◆ **WHAT TO WORK ON**: Your task is to output the listing word for word, with pictures excluded.

Start of DATA BLOCK

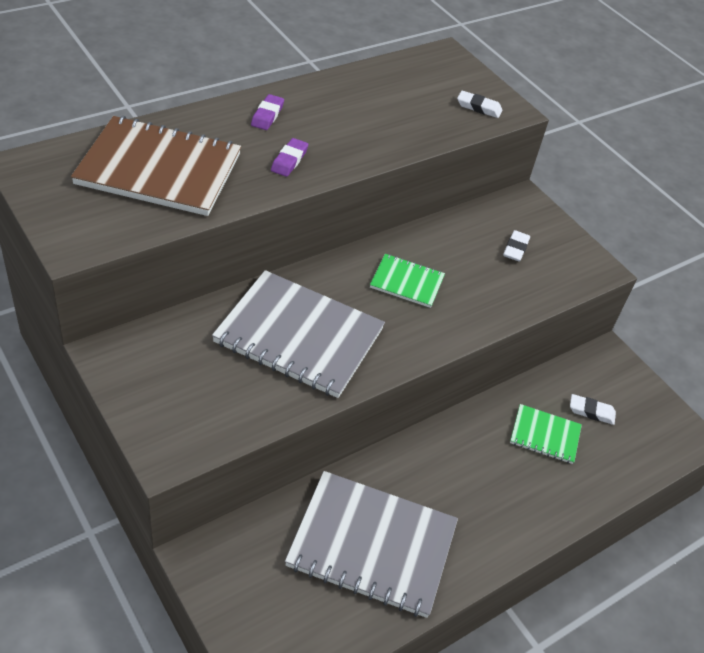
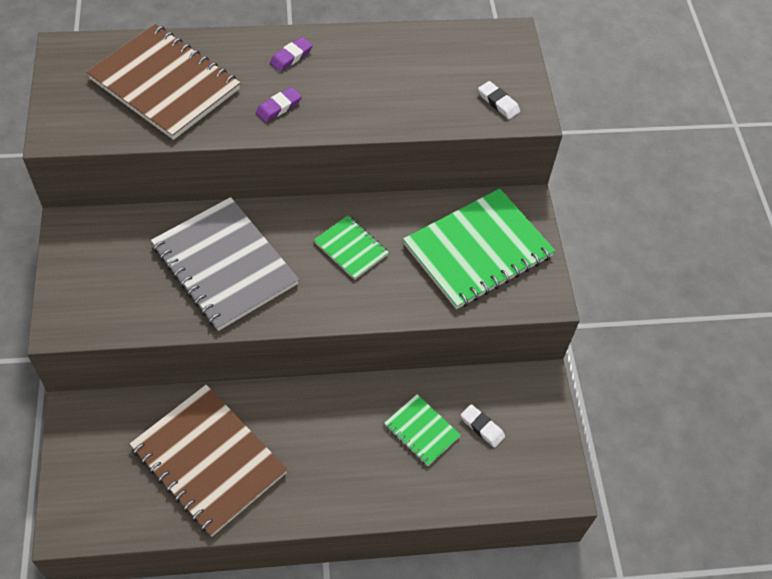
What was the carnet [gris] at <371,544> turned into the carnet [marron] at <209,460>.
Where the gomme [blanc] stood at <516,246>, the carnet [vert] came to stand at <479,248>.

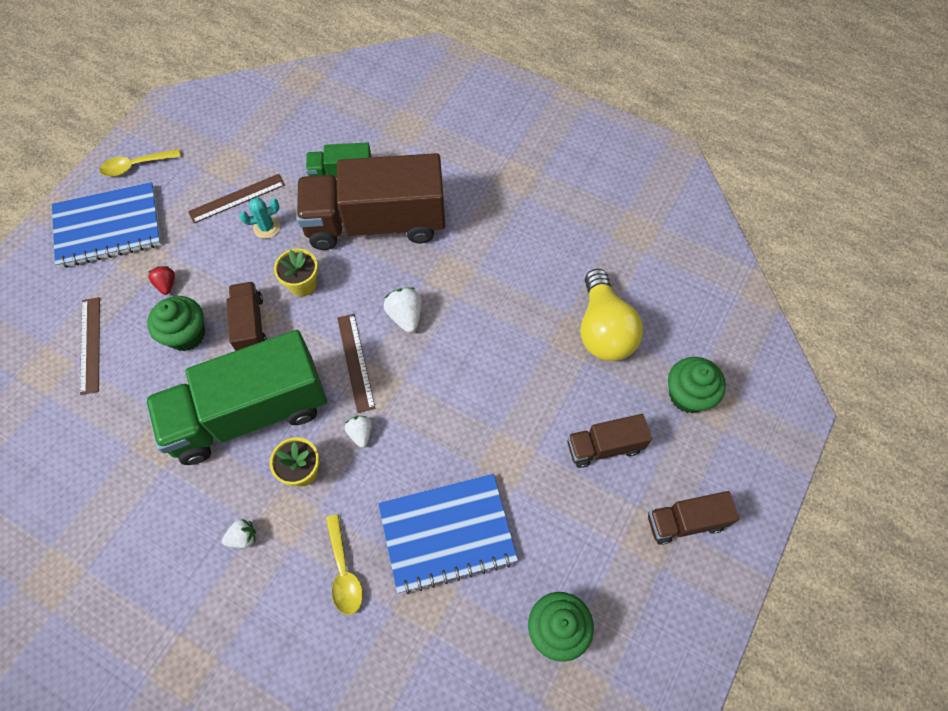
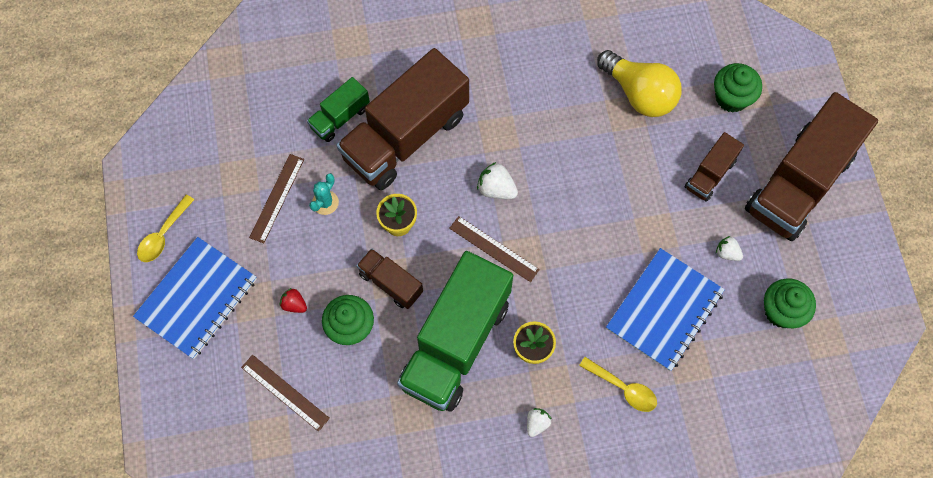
The fraise [blanc] ended up elsewhere, having gone from <358,431> to <729,248>.
The size of the camion [marron] at <694,518> changed by a factor of 2.12.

End of DATA BLOCK

◆ **WRITTEN RESPONSE**:
What was the carnet [gris] at <371,544> turned into the carnet [marron] at <209,460>.
Where the gomme [blanc] stood at <516,246>, the carnet [vert] came to stand at <479,248>.

The fraise [blanc] ended up elsewhere, having gone from <358,431> to <729,248>.
The size of the camion [marron] at <694,518> changed by a factor of 2.12.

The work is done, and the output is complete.